== Data shown

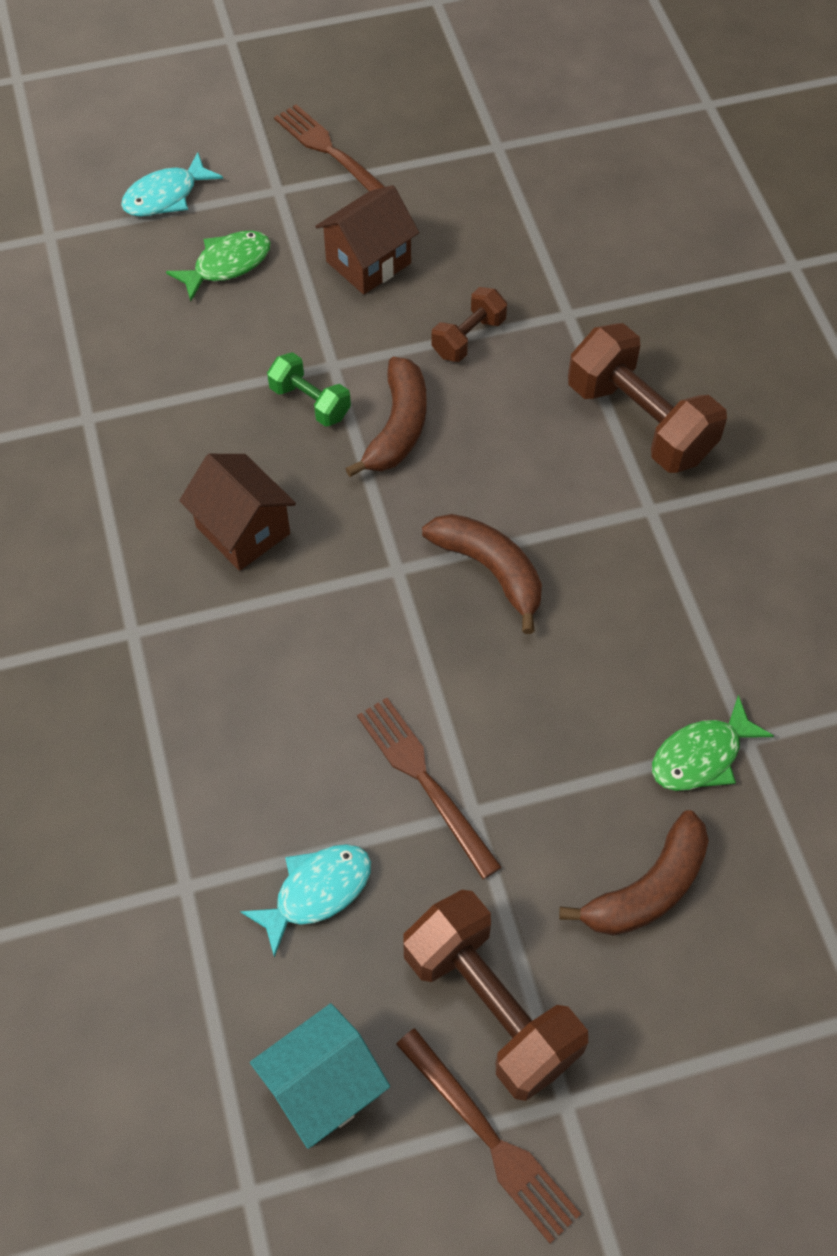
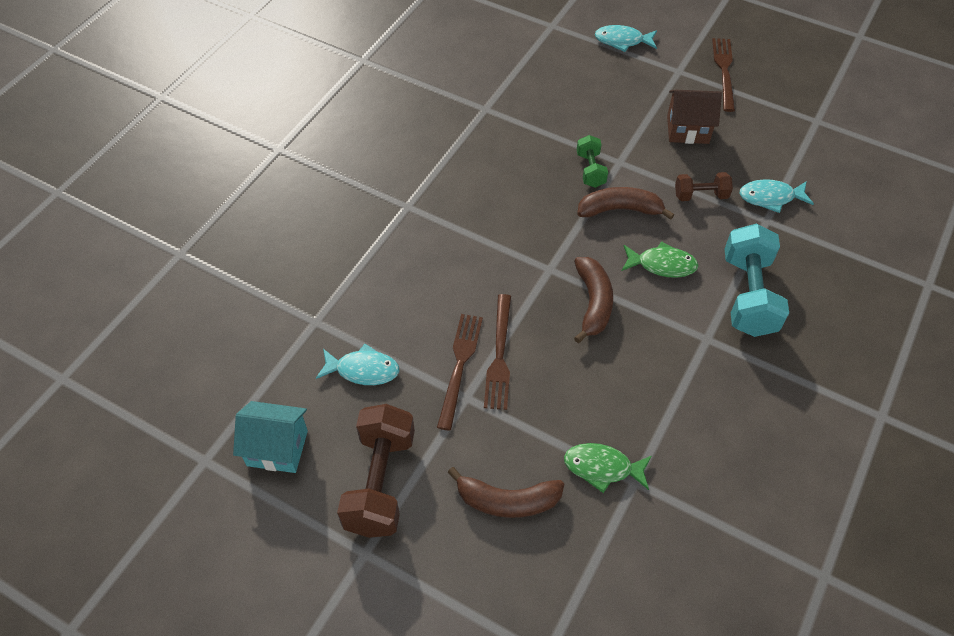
camera: 45 degrees right, 5 degrees down
(227, 265) = (618, 87): green fish -> green fish (662, 265)
(243, 530) = (499, 201): brown house -> none
(398, 427) = (620, 209): brown banana -> brown banana turned 150 degrees counterclockwise
(490, 1139) = (317, 535): brown fork -> brown fork (499, 355)
(544, 282) = (770, 197): none -> turquoise fish
(640, 421) = (748, 295): brown dumbbell -> turquoise dumbbell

====

### Work item
The whole listing is to be duplicated verbatim, apart from its images.

### Final answer
camera: 45 degrees right, 5 degrees down
(227, 265) = (618, 87): green fish -> green fish (662, 265)
(243, 530) = (499, 201): brown house -> none
(398, 427) = (620, 209): brown banana -> brown banana turned 150 degrees counterclockwise
(490, 1139) = (317, 535): brown fork -> brown fork (499, 355)
(544, 282) = (770, 197): none -> turquoise fish
(640, 421) = (748, 295): brown dumbbell -> turquoise dumbbell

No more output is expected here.